#### [Source records]
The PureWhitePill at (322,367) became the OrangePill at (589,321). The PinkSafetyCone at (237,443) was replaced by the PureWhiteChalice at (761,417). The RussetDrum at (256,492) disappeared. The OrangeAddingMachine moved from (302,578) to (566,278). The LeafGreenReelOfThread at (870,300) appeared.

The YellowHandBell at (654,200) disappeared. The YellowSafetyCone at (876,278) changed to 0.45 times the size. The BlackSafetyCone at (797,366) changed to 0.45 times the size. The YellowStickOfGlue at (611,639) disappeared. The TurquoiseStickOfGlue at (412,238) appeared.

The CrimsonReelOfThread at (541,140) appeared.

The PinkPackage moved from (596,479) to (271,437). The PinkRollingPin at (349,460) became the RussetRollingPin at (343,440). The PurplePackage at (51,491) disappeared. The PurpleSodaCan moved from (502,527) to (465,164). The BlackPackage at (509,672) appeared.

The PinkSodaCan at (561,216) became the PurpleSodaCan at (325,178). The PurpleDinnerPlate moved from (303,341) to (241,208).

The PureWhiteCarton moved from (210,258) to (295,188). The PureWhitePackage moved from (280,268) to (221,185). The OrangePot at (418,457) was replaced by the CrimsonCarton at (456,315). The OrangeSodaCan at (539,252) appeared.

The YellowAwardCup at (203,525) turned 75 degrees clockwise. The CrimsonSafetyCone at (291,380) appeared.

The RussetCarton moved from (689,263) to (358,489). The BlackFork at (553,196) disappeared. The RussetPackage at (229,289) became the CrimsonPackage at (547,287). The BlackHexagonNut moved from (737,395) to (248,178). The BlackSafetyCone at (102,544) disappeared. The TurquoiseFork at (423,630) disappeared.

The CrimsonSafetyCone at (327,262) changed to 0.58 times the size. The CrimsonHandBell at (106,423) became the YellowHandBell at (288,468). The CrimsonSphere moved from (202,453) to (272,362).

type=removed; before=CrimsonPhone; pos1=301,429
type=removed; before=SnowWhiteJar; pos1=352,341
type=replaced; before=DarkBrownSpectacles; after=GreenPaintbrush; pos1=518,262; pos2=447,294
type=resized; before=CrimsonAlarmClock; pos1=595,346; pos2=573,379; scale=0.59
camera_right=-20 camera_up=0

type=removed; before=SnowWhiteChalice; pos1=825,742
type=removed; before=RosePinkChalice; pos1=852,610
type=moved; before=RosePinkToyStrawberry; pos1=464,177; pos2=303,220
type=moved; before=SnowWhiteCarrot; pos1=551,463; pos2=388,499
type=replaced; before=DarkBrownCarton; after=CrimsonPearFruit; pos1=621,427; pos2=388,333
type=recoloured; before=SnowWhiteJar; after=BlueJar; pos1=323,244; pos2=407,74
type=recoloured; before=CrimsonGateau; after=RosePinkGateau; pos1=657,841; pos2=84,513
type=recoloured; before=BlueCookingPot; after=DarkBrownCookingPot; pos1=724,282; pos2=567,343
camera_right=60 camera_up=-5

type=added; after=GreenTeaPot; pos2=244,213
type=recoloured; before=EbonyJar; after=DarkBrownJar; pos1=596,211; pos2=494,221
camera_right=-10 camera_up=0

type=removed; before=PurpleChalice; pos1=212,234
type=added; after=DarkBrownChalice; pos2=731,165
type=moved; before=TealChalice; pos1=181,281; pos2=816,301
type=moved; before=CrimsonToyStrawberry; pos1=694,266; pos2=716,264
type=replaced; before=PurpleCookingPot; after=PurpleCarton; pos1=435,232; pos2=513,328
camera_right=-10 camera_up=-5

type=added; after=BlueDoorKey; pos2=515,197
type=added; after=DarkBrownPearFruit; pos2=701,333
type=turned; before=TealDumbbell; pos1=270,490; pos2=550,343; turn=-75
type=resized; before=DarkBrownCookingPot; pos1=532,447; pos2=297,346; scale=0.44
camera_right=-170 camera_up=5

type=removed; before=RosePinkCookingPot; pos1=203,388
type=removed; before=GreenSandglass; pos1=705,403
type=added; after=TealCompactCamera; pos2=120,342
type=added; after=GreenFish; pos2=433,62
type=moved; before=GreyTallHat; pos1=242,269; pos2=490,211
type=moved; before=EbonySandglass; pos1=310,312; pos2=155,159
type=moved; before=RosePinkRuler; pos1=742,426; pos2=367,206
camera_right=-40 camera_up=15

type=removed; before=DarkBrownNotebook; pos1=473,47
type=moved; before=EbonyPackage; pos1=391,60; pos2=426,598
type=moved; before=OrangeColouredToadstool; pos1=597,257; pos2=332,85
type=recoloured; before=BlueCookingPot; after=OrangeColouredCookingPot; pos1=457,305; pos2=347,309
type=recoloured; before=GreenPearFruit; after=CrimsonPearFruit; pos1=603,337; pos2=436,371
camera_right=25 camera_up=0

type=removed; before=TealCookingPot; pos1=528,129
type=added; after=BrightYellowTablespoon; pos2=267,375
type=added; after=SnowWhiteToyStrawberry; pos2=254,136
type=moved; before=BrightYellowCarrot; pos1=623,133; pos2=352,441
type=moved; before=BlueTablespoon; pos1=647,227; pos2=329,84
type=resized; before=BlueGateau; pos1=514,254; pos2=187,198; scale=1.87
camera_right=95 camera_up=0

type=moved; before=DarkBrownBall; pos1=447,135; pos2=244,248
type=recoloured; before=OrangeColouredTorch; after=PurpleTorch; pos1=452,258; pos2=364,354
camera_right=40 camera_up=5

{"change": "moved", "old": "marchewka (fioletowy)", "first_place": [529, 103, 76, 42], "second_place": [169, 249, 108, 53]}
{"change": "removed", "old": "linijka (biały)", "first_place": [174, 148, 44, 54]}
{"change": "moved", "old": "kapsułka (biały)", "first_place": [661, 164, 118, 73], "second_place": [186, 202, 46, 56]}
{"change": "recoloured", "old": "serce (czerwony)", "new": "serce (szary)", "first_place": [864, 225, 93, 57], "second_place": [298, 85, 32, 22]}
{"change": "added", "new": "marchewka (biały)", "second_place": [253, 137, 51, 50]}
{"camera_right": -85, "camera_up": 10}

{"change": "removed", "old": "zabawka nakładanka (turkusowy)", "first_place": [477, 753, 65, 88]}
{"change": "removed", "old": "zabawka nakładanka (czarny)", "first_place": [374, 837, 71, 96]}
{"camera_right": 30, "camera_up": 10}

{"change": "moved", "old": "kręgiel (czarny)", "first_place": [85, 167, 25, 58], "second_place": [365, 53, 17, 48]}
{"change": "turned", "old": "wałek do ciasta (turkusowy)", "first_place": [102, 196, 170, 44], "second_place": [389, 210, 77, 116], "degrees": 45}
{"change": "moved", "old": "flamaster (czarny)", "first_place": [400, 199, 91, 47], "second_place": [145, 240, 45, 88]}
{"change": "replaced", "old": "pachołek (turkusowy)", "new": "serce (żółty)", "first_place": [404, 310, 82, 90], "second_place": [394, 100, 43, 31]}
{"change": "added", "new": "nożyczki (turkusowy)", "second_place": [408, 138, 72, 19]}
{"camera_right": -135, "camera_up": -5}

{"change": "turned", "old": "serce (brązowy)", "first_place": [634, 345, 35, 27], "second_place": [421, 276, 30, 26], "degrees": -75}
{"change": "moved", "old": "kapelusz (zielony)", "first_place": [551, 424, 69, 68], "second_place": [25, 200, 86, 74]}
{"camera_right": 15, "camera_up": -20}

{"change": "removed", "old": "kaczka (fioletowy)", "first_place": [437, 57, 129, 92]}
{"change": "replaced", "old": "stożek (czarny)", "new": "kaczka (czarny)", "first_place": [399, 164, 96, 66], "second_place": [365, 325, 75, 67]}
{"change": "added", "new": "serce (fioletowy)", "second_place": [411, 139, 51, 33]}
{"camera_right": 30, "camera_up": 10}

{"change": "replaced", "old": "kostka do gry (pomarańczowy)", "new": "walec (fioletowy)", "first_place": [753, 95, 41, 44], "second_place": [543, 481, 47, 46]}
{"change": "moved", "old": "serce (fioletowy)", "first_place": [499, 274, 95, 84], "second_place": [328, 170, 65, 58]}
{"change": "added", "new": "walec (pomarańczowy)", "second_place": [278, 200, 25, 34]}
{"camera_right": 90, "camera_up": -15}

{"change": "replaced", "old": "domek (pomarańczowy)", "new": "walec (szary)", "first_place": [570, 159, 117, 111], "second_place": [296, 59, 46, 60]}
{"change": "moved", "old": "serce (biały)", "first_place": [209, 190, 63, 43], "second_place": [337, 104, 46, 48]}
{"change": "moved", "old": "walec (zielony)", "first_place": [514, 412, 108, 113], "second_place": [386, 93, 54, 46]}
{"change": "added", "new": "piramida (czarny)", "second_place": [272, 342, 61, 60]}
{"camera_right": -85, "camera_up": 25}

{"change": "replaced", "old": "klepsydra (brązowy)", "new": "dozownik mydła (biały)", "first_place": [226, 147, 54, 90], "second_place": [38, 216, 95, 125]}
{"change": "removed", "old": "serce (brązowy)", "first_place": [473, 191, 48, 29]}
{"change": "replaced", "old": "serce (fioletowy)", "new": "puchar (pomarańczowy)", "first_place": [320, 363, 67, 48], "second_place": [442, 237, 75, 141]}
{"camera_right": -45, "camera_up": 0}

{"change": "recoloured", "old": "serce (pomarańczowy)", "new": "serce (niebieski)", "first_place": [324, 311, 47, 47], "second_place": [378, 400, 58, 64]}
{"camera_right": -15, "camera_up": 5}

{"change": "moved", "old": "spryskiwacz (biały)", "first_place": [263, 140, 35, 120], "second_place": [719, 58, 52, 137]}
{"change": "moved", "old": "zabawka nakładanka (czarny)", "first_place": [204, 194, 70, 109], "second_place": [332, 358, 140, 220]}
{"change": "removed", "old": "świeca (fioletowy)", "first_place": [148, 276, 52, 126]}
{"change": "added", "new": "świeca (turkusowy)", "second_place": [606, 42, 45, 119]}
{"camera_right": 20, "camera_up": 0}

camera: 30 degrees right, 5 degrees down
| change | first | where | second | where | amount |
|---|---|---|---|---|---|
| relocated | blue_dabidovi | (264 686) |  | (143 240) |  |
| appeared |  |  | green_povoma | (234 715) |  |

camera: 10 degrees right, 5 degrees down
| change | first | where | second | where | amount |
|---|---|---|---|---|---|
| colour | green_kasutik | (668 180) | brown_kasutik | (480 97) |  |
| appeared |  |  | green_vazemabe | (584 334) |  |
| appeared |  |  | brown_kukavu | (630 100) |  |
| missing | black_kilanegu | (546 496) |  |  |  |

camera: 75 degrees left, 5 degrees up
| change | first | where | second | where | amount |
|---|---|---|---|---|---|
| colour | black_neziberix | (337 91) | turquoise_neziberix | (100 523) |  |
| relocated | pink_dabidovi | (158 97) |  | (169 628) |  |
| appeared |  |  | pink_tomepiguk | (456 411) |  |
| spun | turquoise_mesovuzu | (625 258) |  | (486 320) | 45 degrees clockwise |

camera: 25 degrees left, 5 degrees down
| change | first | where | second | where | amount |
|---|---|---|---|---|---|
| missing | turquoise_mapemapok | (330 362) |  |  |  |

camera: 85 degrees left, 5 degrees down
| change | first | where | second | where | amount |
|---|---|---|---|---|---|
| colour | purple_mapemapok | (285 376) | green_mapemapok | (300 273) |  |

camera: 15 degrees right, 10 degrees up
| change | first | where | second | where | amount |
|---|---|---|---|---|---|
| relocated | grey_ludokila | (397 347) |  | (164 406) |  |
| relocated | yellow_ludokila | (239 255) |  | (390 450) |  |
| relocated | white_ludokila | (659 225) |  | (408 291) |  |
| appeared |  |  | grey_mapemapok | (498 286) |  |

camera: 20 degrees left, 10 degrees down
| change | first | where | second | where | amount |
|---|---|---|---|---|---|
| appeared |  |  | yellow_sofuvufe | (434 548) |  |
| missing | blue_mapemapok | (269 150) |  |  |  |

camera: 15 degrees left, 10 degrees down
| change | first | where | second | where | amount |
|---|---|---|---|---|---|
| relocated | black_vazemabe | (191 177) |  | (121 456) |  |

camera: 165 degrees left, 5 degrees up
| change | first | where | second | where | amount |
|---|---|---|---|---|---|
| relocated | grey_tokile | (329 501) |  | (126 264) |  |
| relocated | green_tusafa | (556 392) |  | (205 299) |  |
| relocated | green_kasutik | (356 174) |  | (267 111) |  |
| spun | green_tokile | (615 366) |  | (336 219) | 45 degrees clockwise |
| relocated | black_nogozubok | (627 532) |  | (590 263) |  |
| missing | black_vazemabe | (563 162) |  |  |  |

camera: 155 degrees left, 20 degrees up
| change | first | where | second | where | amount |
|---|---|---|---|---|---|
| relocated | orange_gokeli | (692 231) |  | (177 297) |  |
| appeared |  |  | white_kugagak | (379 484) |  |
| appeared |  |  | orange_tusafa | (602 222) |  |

#### [Task directions]
Say how many lines of the data above have the string "marchewka" in them, and write nothing besides that number.

#### [Task answer]
2